#### [Problem statement]
Based on the entries below, how many lines contain the word "DGND"? Respond with only the number.

── Material shown

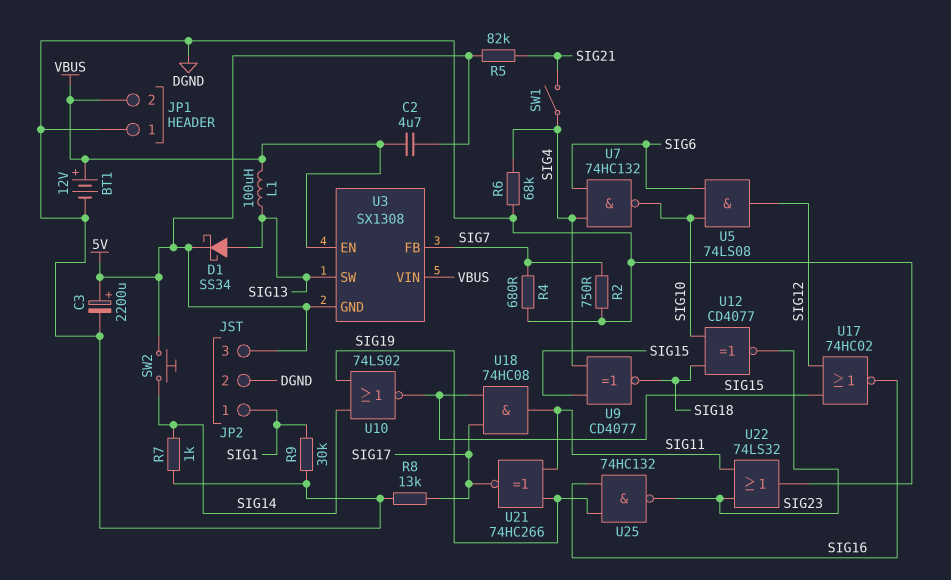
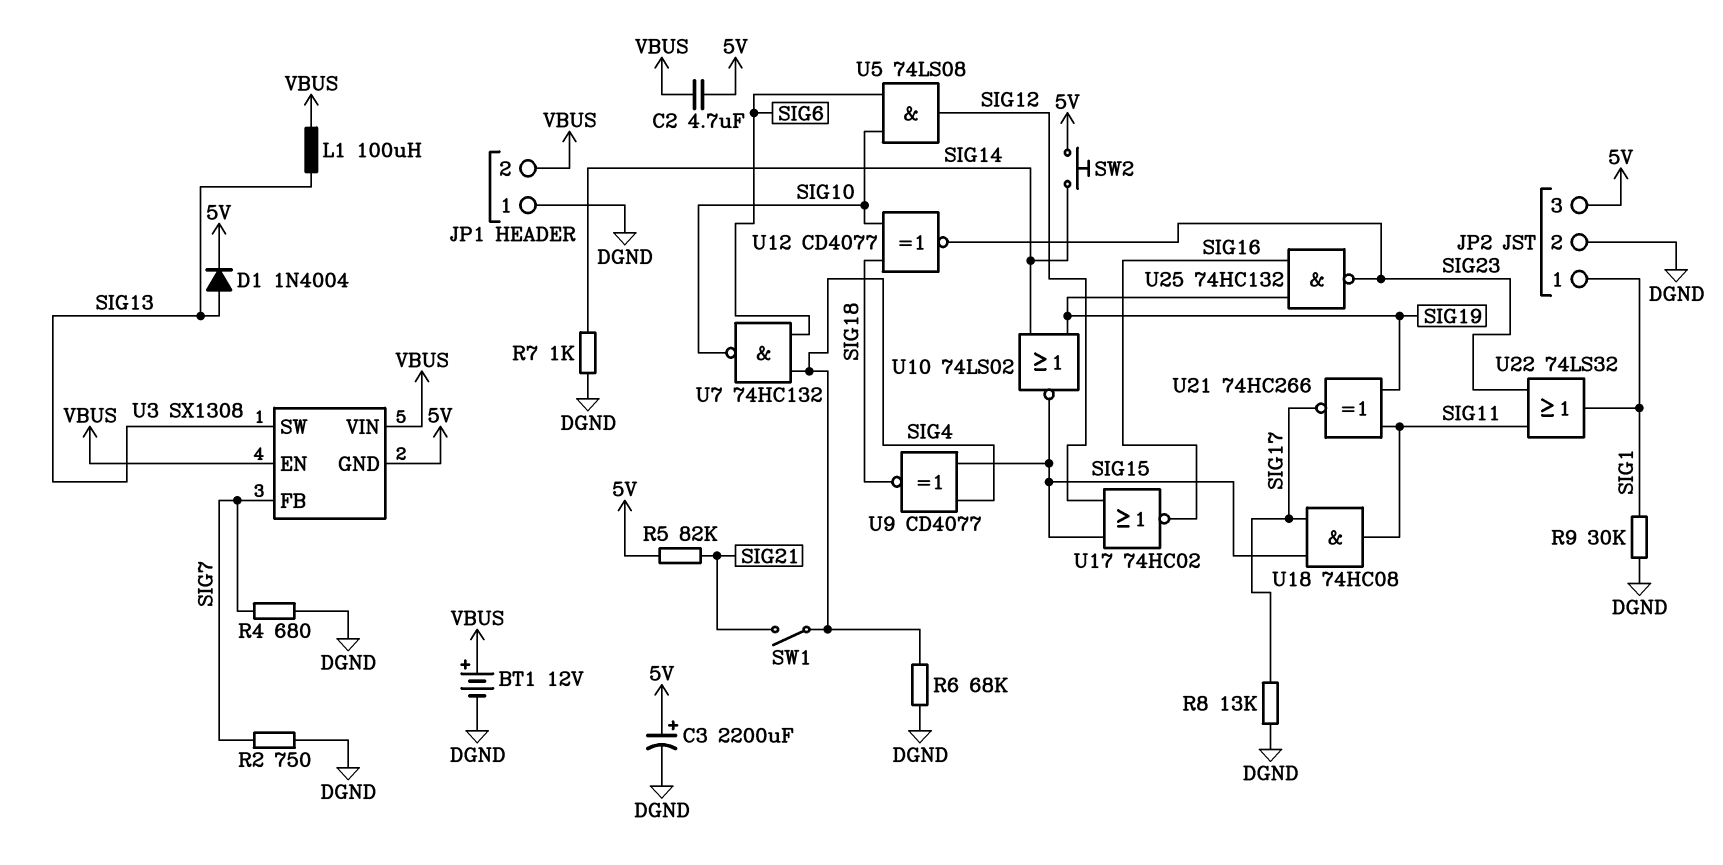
D1: schottky SS34 (A SIG13, K 5V) -> diode 1N4004 (A SIG13, K 5V)
U22: OR 74LS32 (in SIG11, in SIG23, out DGND) -> OR 74LS32 (in SIG11, in SIG23, out SIG1)

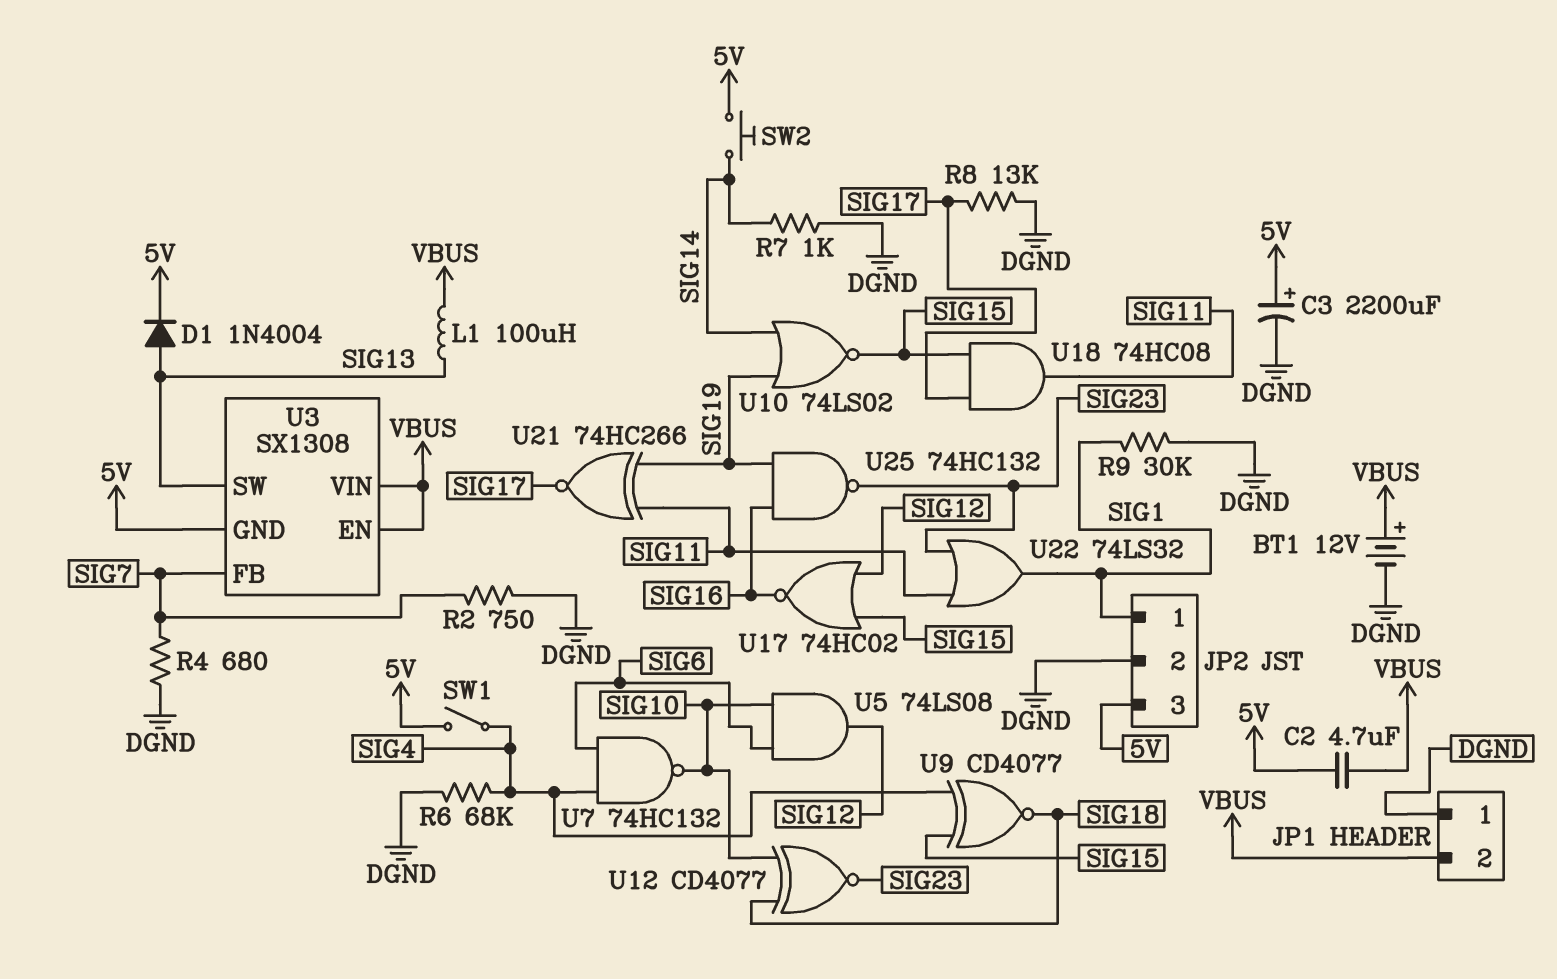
R5: 82k (5V, SIG21) -> none
SW1: switch (SIG4, SIG21) -> switch (5V, SIG4)

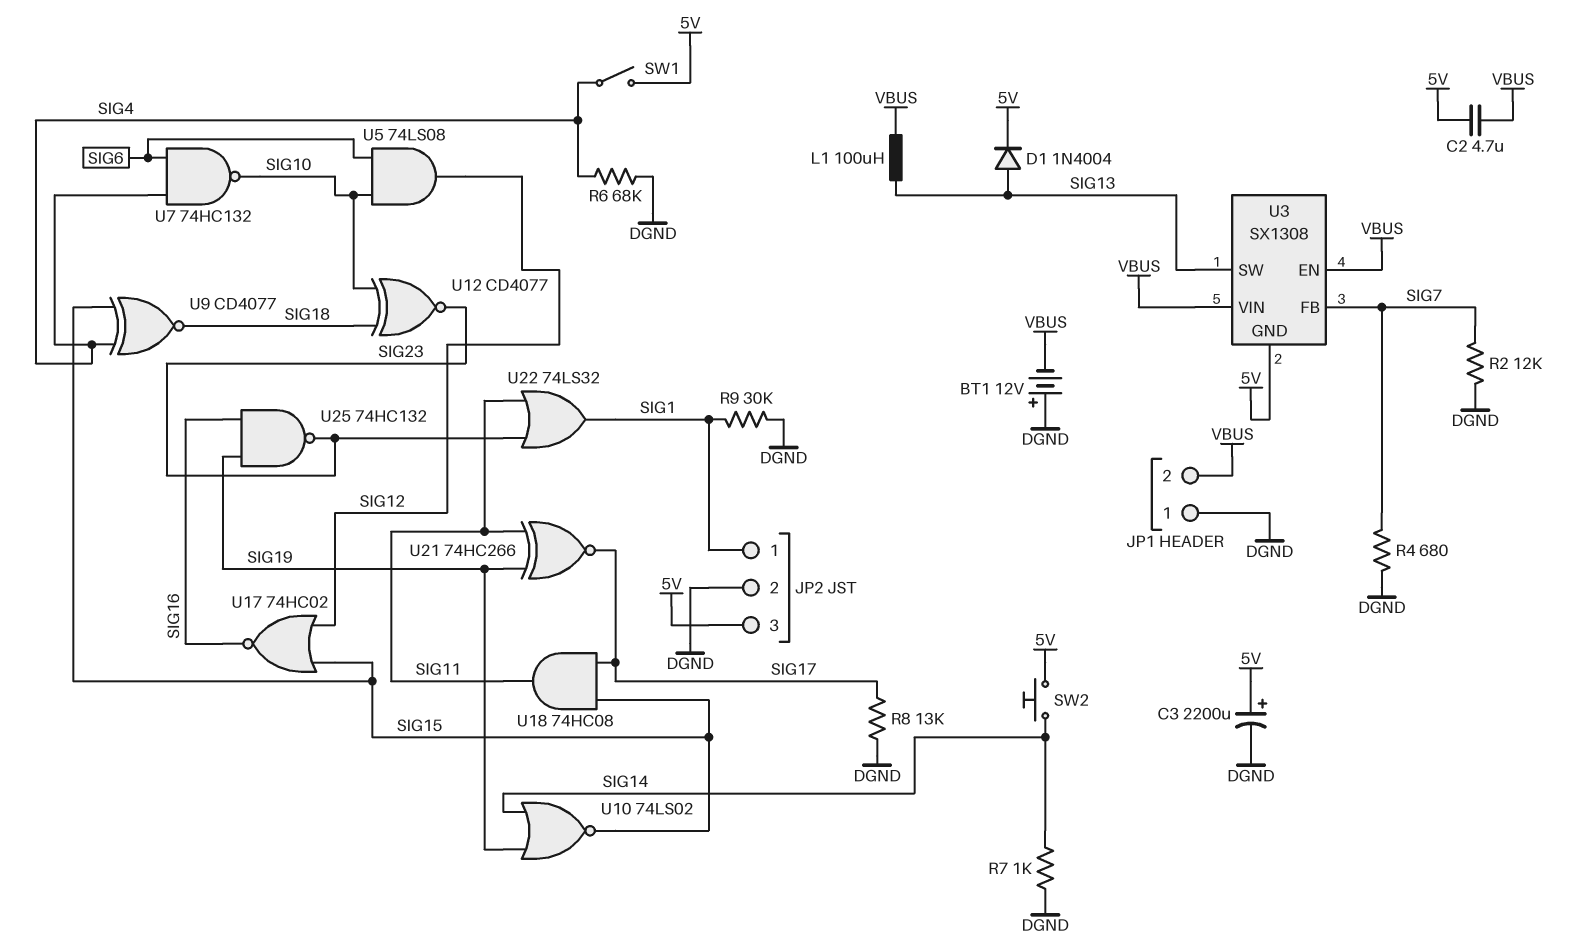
BT1: 12V (plus VBUS, minus DGND) -> 12V (plus DGND, minus VBUS)
R2: 750 (DGND, SIG7) -> 12k (DGND, SIG7)

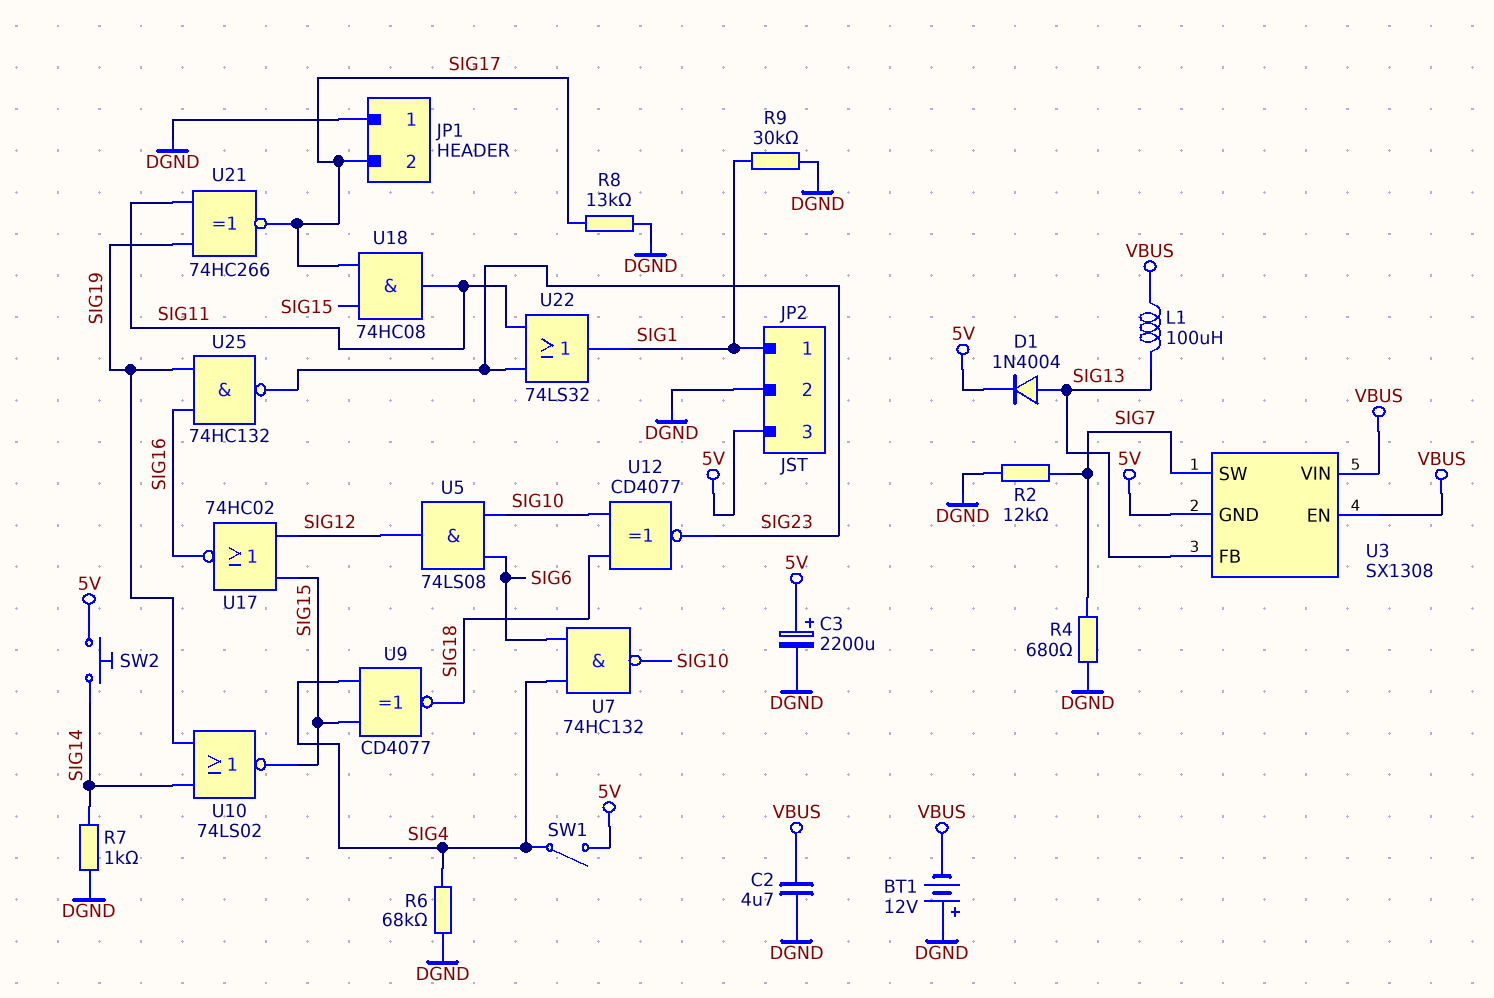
C2: 4.7uF (5V, VBUS) -> 4.7uF (DGND, VBUS)
JP1 pin 2: VBUS -> SIG17
U3 pin FB: SIG7 -> SIG13
U3 pin SW: SIG13 -> SIG7

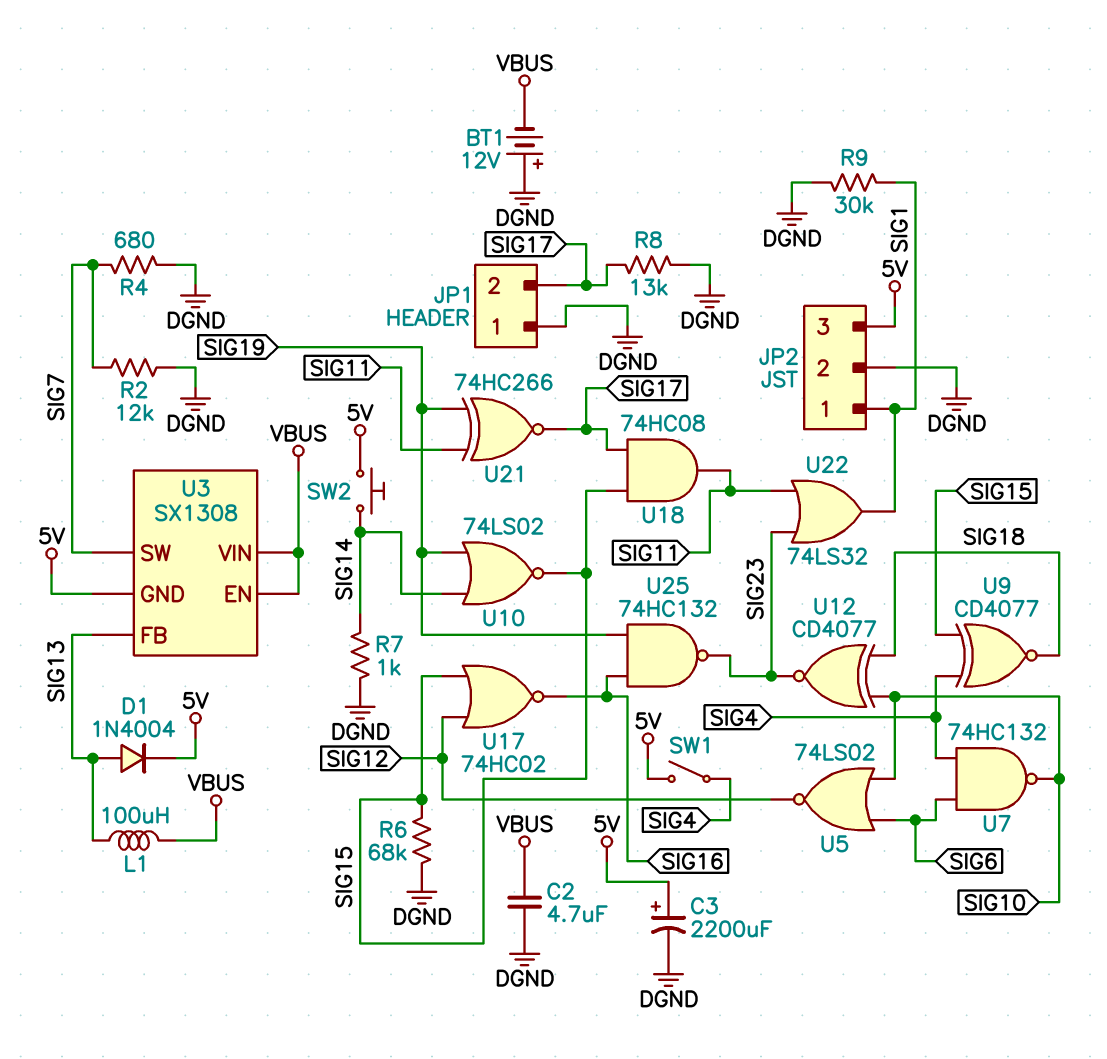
R6: 68k (DGND, SIG4) -> 68k (DGND, SIG15)
U5: AND 74LS08 (in SIG6, in SIG10, out SIG12) -> NOR 74LS02 (in SIG6, in SIG10, out SIG12)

────

#### [Answer area]
5